#### [EXERCISE AIM]
Copy the data exactly from the line that contains "pos2: [387, 147]" through the line that contains "pos2: [677, 184]", keeping both end lines and leaving out everything else.
= Beginning of Section =
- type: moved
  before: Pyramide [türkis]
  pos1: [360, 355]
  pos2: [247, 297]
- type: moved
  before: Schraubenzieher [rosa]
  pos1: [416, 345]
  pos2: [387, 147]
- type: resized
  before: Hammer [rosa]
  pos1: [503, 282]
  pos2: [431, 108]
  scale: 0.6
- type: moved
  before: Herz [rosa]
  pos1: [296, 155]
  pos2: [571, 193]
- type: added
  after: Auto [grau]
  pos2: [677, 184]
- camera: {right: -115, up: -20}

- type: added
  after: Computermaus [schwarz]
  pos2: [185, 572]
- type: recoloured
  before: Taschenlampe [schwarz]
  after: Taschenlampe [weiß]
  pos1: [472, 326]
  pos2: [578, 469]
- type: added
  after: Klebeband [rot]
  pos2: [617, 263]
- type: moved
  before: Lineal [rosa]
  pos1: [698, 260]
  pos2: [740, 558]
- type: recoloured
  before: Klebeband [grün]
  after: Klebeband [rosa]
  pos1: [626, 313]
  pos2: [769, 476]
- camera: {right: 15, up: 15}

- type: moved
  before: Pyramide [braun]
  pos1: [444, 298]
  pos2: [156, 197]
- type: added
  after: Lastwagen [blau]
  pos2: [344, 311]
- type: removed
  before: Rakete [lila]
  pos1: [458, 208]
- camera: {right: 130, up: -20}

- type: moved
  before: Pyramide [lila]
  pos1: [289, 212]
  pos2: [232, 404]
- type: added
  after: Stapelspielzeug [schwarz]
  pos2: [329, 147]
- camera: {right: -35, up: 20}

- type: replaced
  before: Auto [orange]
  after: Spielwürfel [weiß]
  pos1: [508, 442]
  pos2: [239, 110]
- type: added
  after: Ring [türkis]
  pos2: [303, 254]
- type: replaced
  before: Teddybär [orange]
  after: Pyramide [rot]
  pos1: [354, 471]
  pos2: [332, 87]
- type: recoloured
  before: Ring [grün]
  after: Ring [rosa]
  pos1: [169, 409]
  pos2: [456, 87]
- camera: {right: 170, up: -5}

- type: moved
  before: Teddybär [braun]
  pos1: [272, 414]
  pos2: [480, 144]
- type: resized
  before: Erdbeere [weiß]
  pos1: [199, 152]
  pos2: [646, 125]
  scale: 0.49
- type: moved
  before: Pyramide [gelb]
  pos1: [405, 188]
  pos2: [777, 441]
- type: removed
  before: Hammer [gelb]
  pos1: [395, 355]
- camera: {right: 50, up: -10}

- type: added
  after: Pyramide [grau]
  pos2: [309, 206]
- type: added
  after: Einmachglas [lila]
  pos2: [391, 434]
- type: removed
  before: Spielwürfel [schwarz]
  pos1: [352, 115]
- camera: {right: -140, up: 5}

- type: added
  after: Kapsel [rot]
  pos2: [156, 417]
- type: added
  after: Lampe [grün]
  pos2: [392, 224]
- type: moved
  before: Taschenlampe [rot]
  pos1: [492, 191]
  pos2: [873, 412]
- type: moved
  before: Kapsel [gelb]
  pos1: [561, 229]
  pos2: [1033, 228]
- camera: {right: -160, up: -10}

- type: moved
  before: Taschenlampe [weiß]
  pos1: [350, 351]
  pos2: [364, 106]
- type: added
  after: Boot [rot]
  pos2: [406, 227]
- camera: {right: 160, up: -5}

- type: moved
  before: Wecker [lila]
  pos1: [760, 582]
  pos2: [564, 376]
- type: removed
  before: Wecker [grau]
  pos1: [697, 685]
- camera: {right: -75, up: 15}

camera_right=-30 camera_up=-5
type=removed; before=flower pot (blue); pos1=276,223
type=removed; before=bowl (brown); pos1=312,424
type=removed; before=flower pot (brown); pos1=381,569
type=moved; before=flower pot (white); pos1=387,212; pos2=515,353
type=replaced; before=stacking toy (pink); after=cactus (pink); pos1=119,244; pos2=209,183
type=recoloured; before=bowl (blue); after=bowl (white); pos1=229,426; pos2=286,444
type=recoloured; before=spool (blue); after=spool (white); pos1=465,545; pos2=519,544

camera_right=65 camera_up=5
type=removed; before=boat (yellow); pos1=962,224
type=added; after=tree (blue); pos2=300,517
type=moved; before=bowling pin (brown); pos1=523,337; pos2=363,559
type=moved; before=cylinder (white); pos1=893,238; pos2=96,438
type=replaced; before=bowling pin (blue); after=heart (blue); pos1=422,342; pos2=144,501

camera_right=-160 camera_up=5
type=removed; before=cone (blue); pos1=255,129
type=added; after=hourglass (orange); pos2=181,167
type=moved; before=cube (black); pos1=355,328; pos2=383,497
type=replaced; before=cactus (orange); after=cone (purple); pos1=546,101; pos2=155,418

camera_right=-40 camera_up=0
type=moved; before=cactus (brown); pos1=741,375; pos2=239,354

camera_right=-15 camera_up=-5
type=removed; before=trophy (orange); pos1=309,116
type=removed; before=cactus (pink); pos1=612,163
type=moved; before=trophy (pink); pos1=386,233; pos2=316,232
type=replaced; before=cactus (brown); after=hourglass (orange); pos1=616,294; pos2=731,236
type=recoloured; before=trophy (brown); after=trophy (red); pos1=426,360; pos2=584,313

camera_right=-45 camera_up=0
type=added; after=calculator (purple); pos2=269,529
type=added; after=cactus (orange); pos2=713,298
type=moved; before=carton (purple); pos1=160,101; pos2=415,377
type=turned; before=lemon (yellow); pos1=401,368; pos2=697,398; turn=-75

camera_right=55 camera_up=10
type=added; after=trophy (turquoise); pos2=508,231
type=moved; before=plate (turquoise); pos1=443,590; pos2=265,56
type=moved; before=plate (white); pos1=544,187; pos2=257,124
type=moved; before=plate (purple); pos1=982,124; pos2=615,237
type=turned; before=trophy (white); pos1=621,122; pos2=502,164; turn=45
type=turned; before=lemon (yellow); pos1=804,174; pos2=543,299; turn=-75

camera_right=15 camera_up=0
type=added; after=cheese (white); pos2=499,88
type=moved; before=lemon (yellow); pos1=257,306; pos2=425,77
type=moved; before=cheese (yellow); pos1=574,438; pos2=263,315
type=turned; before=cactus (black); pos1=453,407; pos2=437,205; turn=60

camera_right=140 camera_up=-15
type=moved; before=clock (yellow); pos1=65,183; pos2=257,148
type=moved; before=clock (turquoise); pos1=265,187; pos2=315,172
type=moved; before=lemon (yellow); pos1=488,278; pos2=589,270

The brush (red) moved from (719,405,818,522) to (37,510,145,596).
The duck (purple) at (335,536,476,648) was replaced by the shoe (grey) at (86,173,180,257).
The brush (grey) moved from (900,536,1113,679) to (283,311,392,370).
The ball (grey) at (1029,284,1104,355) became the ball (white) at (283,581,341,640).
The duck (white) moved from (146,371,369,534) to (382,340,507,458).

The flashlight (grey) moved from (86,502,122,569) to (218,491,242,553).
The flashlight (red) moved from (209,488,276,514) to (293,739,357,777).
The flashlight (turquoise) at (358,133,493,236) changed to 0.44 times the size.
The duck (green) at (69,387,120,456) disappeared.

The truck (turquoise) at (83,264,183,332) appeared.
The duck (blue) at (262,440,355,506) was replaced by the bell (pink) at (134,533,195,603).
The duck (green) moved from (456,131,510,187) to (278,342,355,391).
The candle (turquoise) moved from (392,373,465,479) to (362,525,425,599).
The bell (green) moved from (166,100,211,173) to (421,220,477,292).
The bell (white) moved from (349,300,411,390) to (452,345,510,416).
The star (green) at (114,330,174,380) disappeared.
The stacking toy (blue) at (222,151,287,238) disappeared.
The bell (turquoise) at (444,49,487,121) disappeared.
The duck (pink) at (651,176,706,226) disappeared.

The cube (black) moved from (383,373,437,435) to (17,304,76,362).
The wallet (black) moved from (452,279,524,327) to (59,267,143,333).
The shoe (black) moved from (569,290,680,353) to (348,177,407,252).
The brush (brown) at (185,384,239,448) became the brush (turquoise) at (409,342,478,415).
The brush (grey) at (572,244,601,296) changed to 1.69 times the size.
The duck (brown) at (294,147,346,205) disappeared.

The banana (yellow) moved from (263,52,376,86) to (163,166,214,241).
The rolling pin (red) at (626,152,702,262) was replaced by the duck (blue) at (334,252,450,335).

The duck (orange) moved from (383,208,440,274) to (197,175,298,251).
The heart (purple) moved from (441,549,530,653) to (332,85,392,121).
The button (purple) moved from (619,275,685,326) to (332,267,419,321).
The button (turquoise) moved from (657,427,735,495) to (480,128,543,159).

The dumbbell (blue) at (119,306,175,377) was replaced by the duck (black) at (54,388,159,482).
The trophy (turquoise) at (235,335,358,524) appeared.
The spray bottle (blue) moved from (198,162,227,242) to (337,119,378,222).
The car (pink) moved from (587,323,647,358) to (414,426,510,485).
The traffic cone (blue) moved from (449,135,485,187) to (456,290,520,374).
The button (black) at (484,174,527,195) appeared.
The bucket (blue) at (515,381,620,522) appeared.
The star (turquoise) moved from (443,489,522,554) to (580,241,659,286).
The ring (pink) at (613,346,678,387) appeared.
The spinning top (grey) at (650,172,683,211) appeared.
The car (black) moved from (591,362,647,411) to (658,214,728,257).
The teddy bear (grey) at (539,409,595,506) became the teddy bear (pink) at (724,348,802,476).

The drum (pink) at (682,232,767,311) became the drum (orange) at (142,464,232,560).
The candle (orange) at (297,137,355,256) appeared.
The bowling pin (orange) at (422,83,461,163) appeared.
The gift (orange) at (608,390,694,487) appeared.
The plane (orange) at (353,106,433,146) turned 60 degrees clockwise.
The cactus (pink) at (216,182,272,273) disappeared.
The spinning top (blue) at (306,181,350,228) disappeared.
= End of Section =
#### [TASK ANSWER]
  pos2: [387, 147]
- type: resized
  before: Hammer [rosa]
  pos1: [503, 282]
  pos2: [431, 108]
  scale: 0.6
- type: moved
  before: Herz [rosa]
  pos1: [296, 155]
  pos2: [571, 193]
- type: added
  after: Auto [grau]
  pos2: [677, 184]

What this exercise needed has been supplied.